- Work to be completed -
Each line that includes the word "diode" should be copied from the records.

Data records:
+++

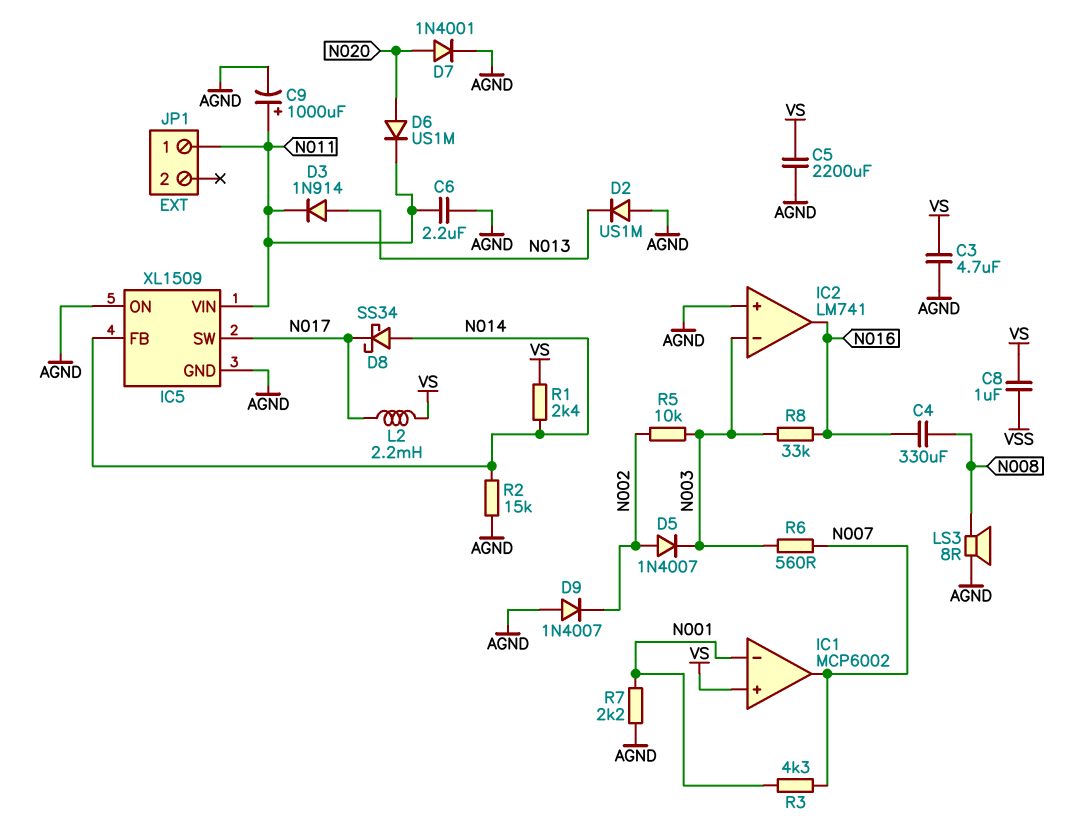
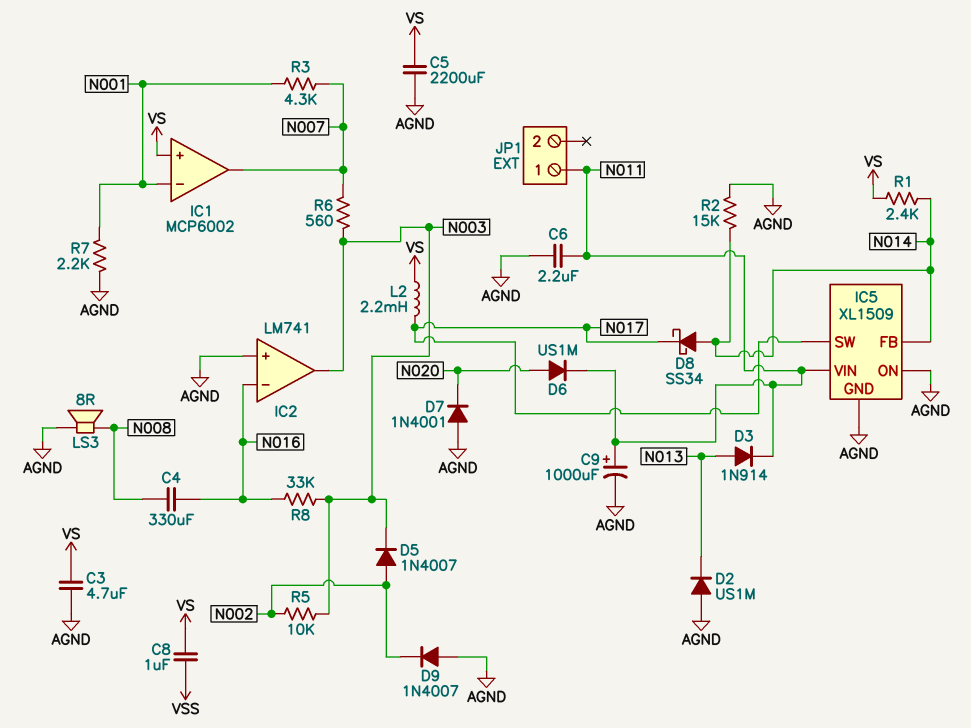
D7: diode 1N4001 (A N020, K AGND) -> diode 1N4001 (A AGND, K N020)
IC2 pin in-: N003 -> N016
IC2 pin out: N016 -> N003

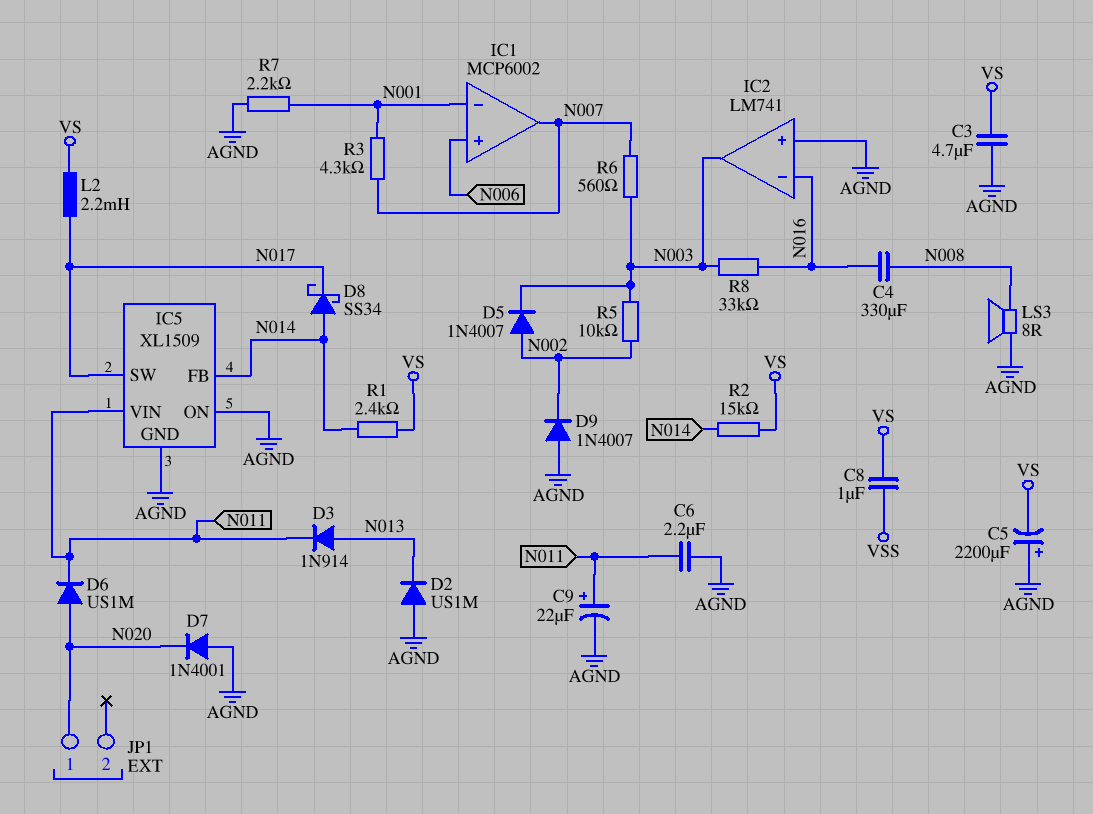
C5: 2200uF (AGND, VS) -> 2200uF (plus AGND, minus VS)
C9: 1000uF (plus N011, minus AGND) -> 22uF (plus N011, minus AGND)
IC1 pin in+: VS -> N006
JP1 pin 1: N011 -> N020
R2: 15k (AGND, N014) -> 15k (N014, VS)

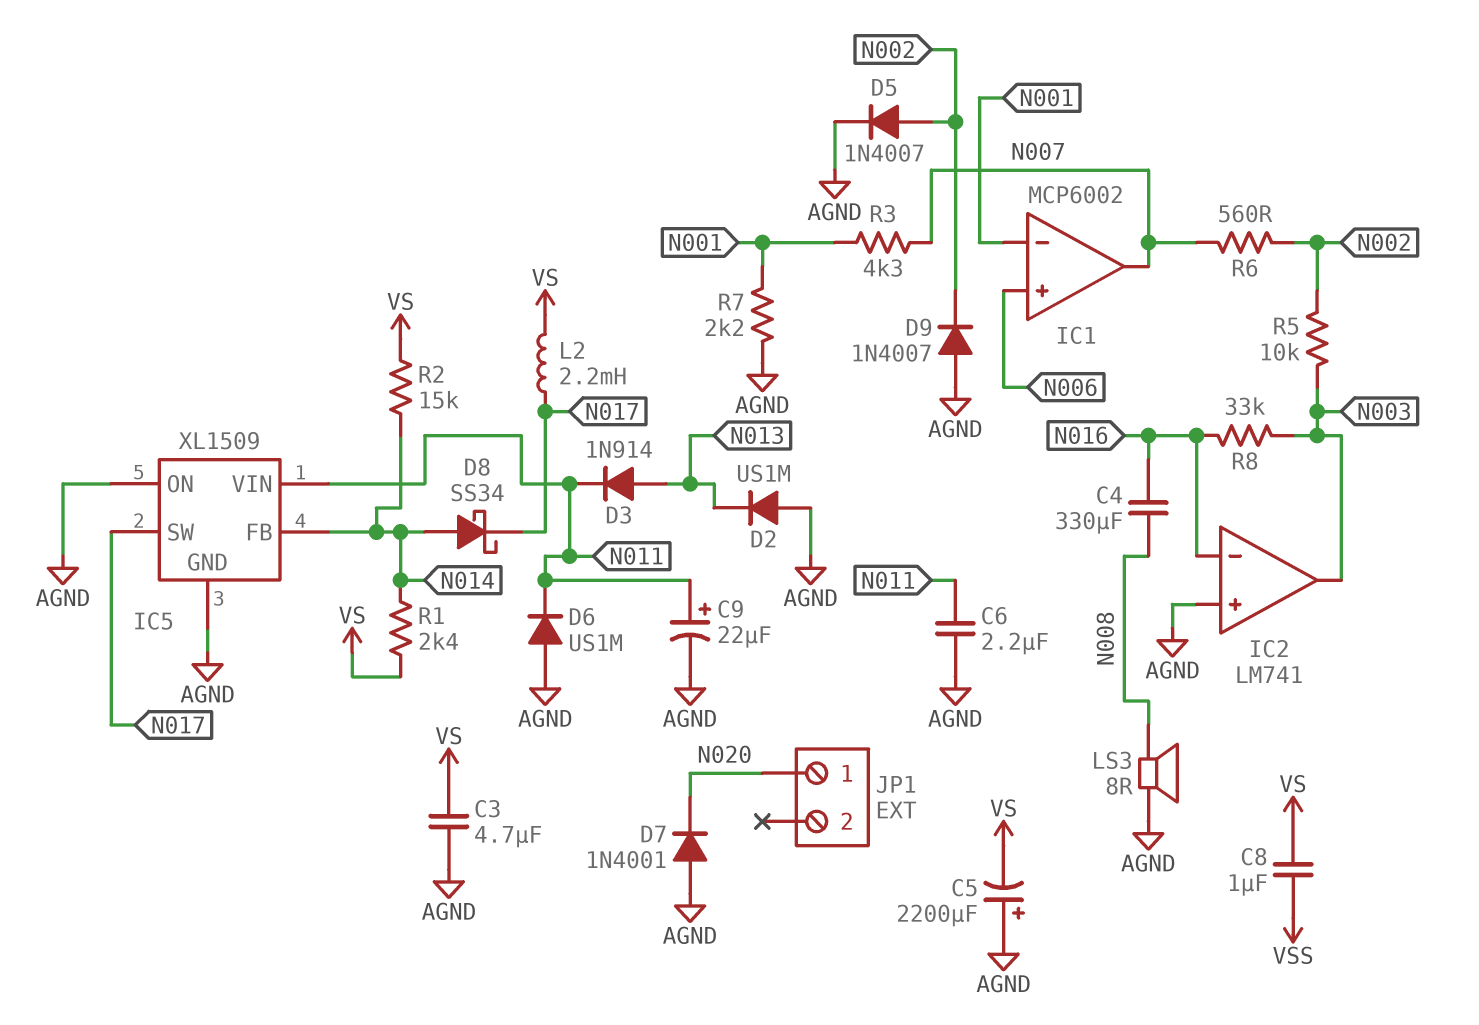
D5: diode 1N4007 (A N002, K N003) -> diode 1N4007 (A N002, K AGND)
D6: diode US1M (A N020, K N011) -> diode US1M (A AGND, K N011)
R6: 560 (N003, N007) -> 560 (N002, N007)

+++

- Written reply -
D7: diode 1N4001 (A N020, K AGND) -> diode 1N4001 (A AGND, K N020)
D5: diode 1N4007 (A N002, K N003) -> diode 1N4007 (A N002, K AGND)
D6: diode US1M (A N020, K N011) -> diode US1M (A AGND, K N011)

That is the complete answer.